Work to be completed — Using the entries that follow, write out the line containing "red brick C3:D3", the line containing "black tile E2", and every line between them, exactly and nothing else.

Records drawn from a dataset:
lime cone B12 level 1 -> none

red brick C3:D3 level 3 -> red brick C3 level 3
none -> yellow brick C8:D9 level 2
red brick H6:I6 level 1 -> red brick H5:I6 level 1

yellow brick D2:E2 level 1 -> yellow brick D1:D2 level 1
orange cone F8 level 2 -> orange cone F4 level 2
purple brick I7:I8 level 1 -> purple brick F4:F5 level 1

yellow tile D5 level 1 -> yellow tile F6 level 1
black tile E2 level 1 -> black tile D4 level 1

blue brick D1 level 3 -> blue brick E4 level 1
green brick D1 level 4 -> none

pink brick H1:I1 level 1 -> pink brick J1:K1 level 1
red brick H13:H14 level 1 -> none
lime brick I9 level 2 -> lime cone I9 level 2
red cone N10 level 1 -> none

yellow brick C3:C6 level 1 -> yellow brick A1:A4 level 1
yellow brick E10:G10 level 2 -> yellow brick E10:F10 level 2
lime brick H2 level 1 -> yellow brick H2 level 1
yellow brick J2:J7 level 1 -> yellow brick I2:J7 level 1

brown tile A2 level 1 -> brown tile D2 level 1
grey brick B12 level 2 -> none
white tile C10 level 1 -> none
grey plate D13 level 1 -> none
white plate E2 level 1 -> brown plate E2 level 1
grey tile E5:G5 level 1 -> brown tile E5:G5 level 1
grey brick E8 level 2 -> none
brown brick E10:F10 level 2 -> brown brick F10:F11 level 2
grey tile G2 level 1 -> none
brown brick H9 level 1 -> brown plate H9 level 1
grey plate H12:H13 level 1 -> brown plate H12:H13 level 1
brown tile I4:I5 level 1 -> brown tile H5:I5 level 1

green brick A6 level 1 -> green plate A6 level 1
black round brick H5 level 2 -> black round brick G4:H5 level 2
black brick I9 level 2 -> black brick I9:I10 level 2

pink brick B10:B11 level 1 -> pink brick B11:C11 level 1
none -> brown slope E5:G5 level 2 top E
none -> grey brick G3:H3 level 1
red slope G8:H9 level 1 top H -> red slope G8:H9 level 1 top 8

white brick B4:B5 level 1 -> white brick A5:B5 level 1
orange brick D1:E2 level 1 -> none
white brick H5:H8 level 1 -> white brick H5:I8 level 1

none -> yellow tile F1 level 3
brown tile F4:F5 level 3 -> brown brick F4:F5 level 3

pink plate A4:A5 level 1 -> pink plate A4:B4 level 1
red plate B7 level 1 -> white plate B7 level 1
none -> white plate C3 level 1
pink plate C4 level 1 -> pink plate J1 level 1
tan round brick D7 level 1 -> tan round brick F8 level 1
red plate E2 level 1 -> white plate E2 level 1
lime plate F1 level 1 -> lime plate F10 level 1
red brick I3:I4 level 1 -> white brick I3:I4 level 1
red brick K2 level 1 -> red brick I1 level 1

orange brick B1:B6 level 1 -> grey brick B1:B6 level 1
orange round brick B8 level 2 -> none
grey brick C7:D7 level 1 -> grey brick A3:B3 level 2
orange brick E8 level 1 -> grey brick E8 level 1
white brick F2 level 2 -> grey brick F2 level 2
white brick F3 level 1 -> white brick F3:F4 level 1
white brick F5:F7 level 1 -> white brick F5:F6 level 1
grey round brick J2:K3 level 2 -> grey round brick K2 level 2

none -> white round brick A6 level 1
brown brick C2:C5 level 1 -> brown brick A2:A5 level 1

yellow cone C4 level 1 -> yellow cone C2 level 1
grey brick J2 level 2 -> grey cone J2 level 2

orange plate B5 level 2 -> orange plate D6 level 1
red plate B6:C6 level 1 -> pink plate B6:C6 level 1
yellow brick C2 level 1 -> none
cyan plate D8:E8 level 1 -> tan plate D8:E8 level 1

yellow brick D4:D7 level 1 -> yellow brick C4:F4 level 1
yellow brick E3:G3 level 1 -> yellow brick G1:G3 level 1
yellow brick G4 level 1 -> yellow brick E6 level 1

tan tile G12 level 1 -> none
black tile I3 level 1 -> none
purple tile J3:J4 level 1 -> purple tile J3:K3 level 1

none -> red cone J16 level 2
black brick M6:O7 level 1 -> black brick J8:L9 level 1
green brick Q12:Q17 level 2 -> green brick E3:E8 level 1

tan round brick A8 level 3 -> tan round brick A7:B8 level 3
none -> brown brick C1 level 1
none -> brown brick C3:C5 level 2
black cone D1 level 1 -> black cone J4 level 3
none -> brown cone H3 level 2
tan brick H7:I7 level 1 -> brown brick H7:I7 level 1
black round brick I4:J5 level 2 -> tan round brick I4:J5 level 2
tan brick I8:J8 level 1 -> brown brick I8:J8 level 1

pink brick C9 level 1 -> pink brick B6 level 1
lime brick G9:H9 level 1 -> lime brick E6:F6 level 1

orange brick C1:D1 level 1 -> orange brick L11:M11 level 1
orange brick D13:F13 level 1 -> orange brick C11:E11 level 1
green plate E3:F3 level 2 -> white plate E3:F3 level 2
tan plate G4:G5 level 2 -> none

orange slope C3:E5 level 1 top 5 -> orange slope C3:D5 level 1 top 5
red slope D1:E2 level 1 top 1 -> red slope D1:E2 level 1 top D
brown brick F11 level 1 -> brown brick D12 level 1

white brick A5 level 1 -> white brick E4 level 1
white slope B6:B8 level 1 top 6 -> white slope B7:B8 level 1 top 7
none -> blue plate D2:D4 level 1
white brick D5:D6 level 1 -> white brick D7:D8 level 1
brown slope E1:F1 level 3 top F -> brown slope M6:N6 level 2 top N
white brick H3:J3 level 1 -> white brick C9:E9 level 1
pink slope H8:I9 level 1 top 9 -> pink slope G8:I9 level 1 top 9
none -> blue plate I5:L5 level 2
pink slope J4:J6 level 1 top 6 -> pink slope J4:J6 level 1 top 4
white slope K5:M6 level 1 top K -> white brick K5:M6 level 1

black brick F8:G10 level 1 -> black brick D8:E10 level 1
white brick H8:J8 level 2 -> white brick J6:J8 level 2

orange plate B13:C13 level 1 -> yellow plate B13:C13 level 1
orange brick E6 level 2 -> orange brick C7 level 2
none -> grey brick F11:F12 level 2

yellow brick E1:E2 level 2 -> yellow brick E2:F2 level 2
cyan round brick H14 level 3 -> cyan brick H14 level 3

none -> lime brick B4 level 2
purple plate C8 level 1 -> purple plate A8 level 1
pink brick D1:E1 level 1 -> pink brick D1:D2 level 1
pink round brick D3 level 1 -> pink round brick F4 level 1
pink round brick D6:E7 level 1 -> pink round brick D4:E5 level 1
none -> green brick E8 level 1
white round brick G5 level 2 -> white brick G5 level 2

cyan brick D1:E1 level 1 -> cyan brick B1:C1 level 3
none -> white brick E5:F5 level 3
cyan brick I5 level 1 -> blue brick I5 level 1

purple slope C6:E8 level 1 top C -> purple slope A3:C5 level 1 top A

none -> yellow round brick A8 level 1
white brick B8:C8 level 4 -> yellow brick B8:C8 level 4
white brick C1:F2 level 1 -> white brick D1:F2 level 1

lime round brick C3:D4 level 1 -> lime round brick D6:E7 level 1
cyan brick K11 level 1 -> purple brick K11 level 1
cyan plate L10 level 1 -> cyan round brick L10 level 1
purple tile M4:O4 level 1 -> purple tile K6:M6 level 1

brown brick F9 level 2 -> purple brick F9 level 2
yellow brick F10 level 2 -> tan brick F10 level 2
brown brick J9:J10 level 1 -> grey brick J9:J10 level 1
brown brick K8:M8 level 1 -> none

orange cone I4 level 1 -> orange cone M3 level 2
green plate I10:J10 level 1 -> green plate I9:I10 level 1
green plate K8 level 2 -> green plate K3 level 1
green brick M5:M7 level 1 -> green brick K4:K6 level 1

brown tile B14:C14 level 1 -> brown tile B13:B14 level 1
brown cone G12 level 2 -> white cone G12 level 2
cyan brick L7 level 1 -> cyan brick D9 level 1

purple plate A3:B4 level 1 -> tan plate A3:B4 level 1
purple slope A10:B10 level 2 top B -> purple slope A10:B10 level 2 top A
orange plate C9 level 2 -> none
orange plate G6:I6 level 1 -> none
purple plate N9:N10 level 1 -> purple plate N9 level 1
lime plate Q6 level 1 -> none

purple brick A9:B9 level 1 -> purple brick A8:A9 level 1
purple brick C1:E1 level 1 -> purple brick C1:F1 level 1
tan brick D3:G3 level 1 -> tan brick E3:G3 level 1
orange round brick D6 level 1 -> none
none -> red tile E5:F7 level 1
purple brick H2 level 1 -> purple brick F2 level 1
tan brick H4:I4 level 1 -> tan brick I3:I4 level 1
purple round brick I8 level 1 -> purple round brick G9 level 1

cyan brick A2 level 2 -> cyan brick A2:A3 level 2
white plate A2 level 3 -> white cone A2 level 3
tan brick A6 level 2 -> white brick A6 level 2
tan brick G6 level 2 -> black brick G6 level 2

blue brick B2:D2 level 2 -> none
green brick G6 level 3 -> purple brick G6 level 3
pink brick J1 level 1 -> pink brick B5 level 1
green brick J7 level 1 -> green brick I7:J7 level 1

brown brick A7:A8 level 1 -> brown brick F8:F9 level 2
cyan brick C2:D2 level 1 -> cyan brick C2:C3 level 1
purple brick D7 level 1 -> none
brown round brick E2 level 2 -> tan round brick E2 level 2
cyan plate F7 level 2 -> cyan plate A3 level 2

Solution below —
red brick C3:D3 level 3 -> red brick C3 level 3
none -> yellow brick C8:D9 level 2
red brick H6:I6 level 1 -> red brick H5:I6 level 1

yellow brick D2:E2 level 1 -> yellow brick D1:D2 level 1
orange cone F8 level 2 -> orange cone F4 level 2
purple brick I7:I8 level 1 -> purple brick F4:F5 level 1

yellow tile D5 level 1 -> yellow tile F6 level 1
black tile E2 level 1 -> black tile D4 level 1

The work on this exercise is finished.